── RECORD EXTRACTS
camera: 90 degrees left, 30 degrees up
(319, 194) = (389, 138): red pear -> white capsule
────
── RECORD EXTRACTS
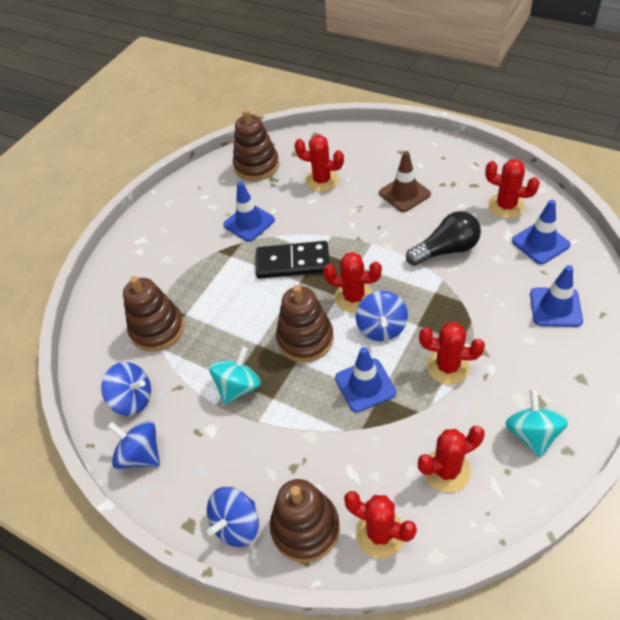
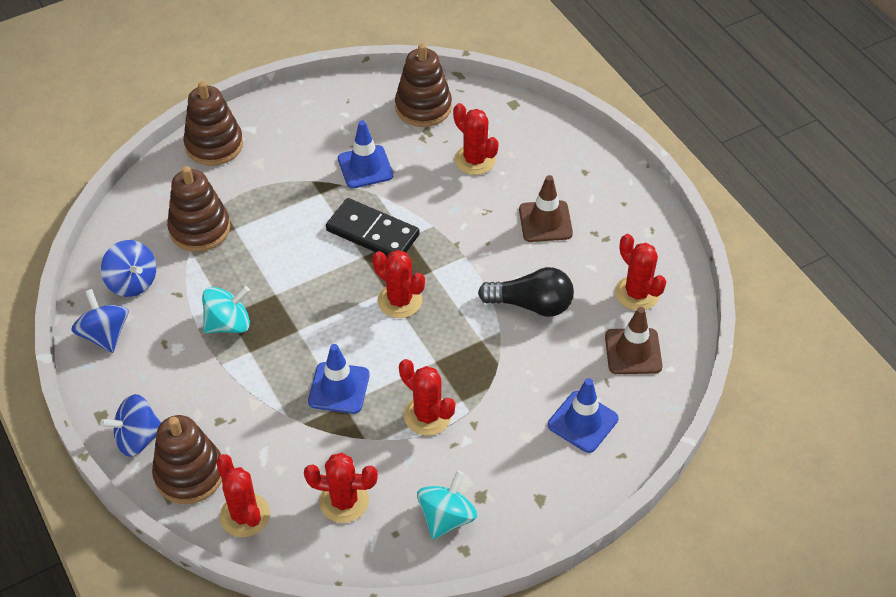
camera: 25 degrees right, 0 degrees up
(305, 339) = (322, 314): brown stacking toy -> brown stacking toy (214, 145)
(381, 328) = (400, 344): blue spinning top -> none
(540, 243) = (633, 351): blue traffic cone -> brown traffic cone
────
> _PROMPT_:
Could you return every line from the entries above in which the string "degrees" occurs?

> _SOLUTION_:
camera: 90 degrees left, 30 degrees up
camera: 25 degrees right, 0 degrees up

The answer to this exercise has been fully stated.